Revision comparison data
Start of Block
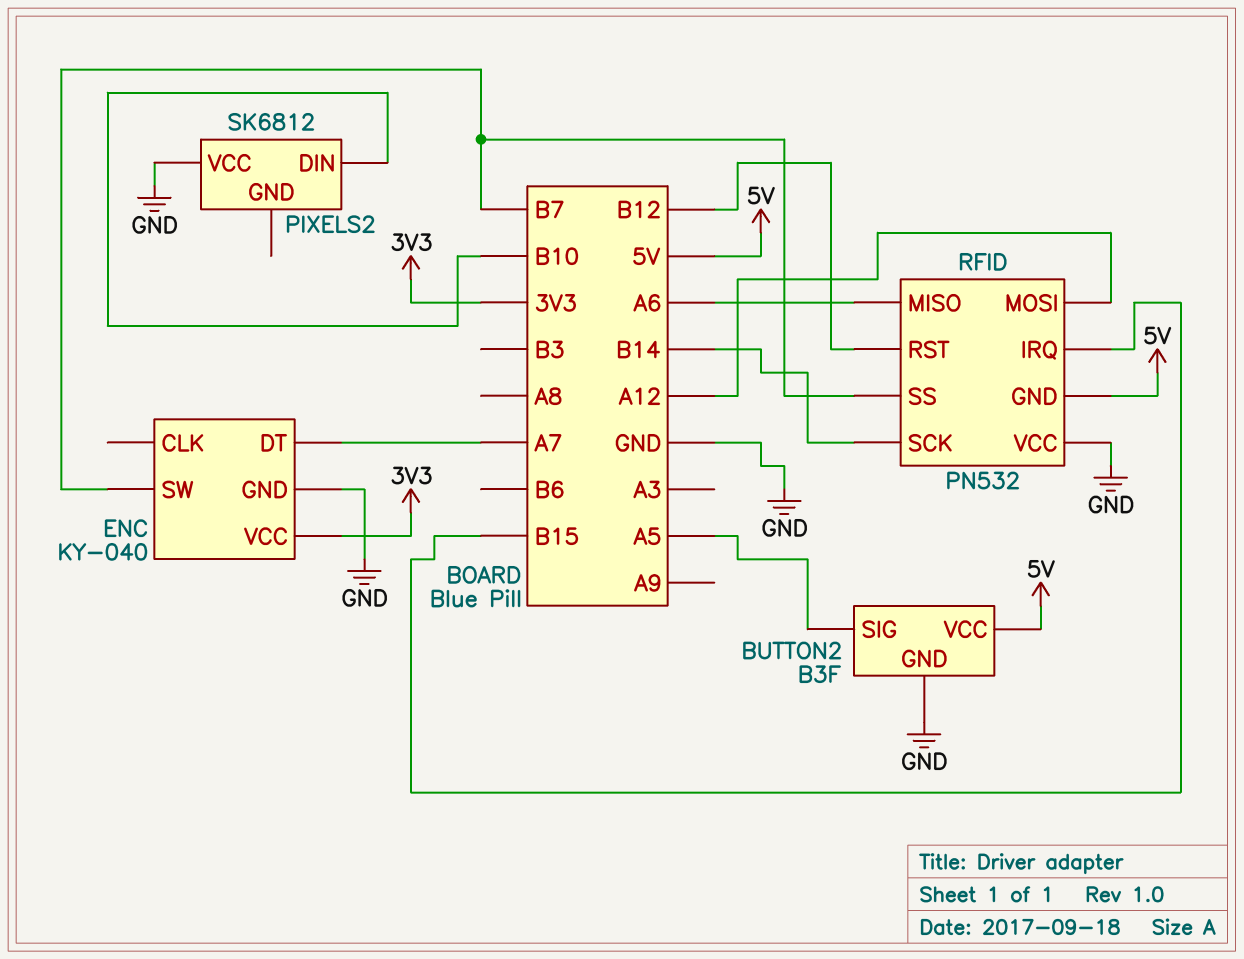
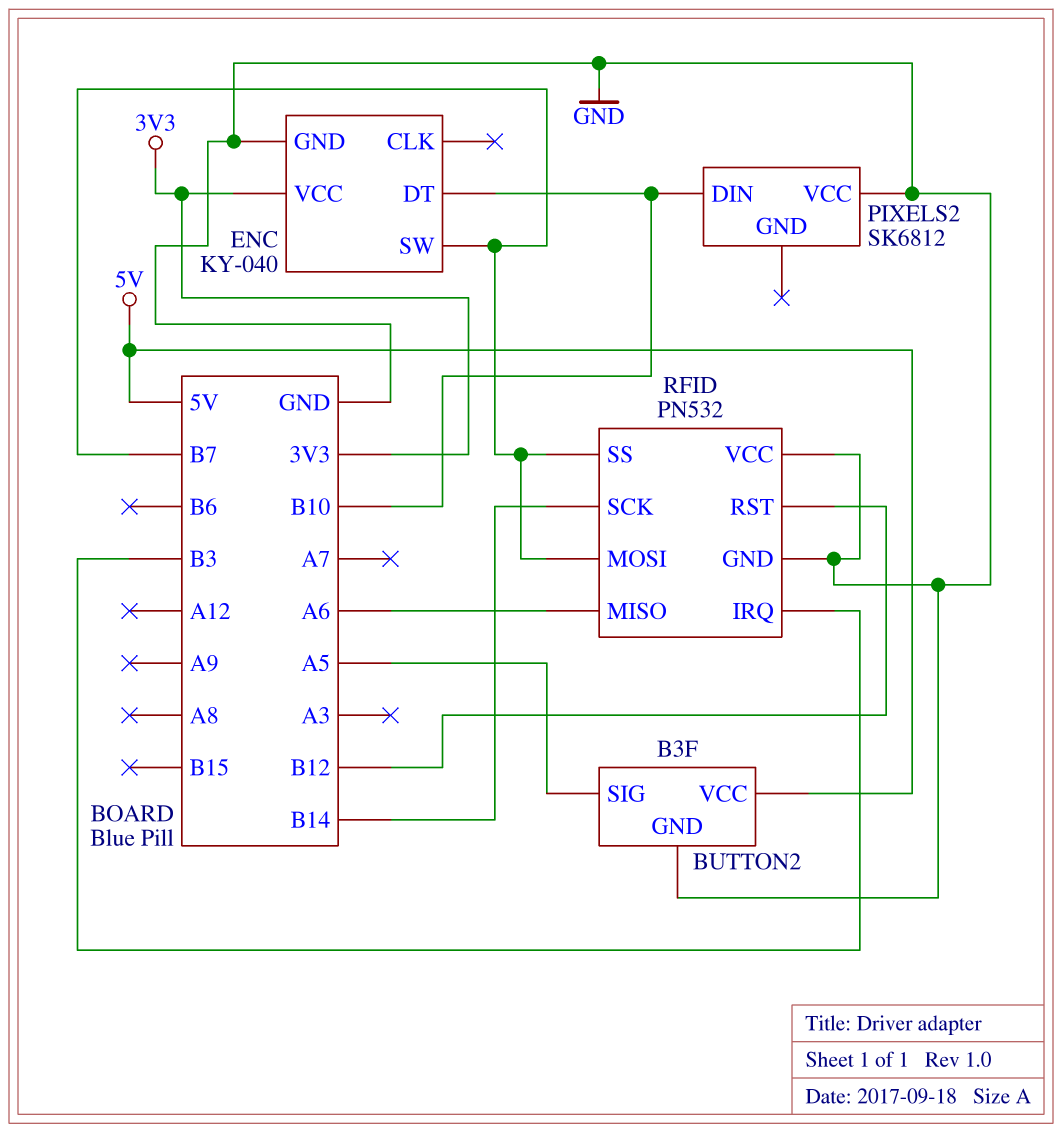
ENC pin DT: A7 -> B10
RFID pin GND: 5V -> GND
RFID pin IRQ: B15 -> B3
RFID pin MOSI: A12 -> B7

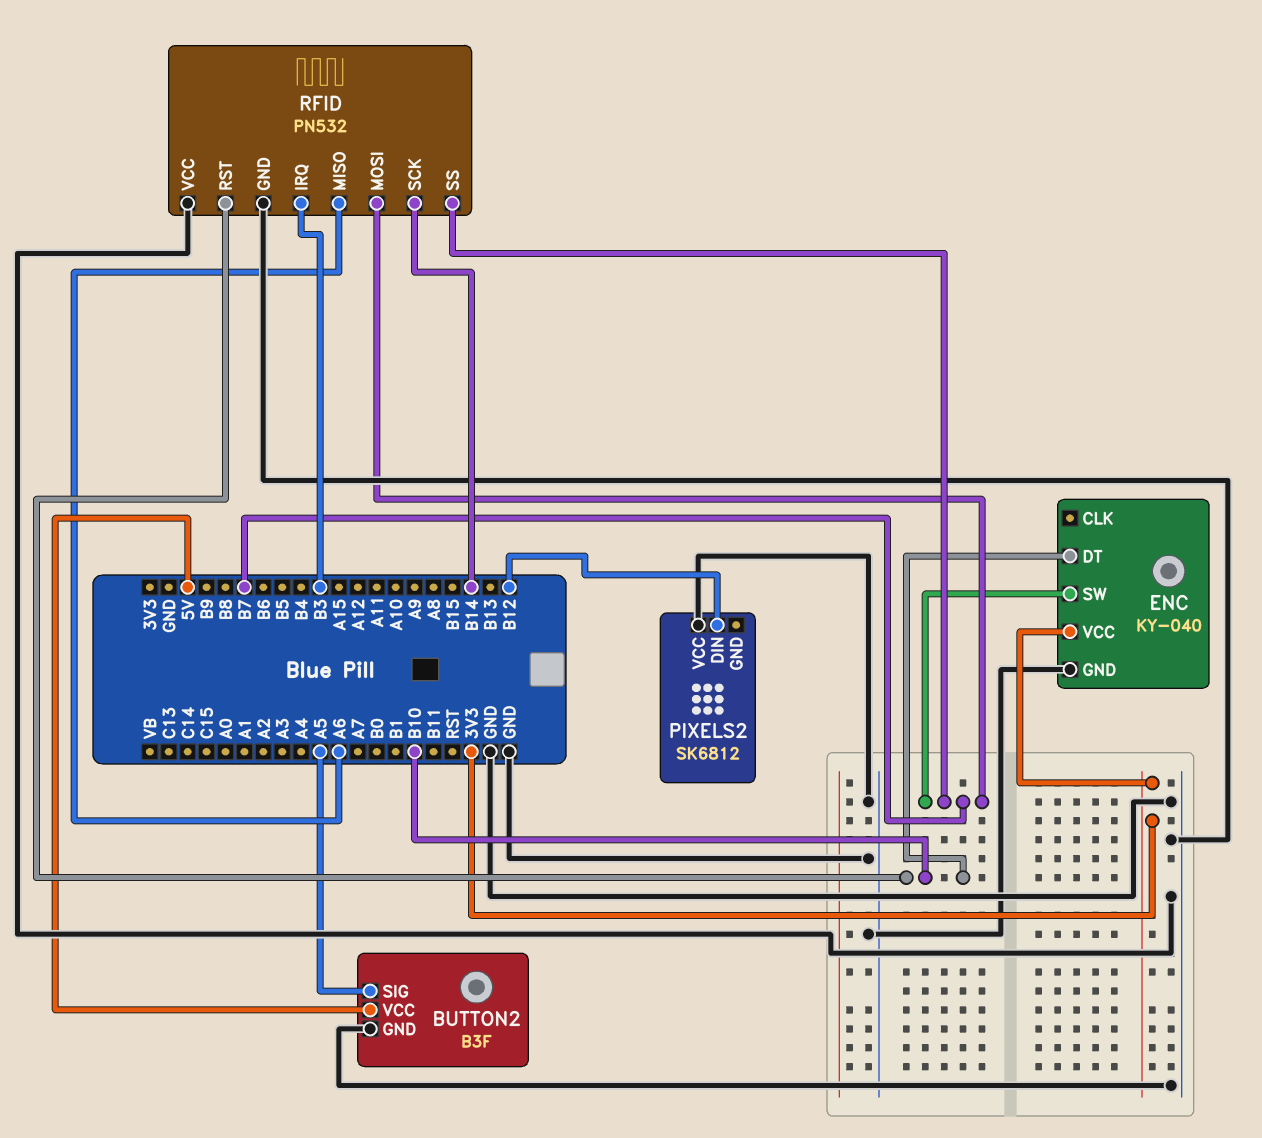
PIXELS2 pin DIN: B10 -> B12
RFID pin RST: B12 -> B10

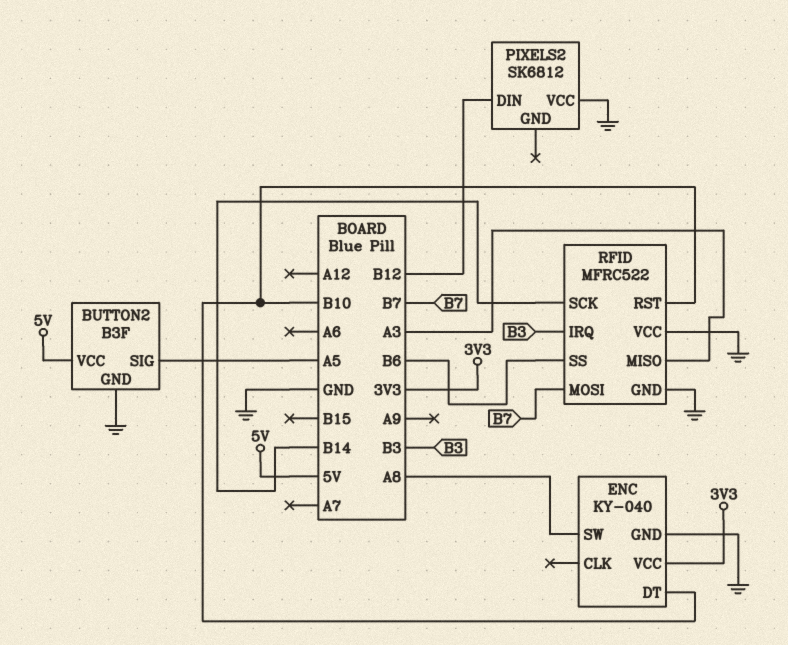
ENC pin SW: B7 -> A8
RFID: PN532 -> MFRC522
RFID pin MISO: A6 -> A3
RFID pin SS: B7 -> B6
End of Block
REQUIRED WORK: Output every entry exactly as given; pictures are not part of the copy.

EXERCISE OUTPUT:
ENC pin DT: A7 -> B10
RFID pin GND: 5V -> GND
RFID pin IRQ: B15 -> B3
RFID pin MOSI: A12 -> B7

PIXELS2 pin DIN: B10 -> B12
RFID pin RST: B12 -> B10

ENC pin SW: B7 -> A8
RFID: PN532 -> MFRC522
RFID pin MISO: A6 -> A3
RFID pin SS: B7 -> B6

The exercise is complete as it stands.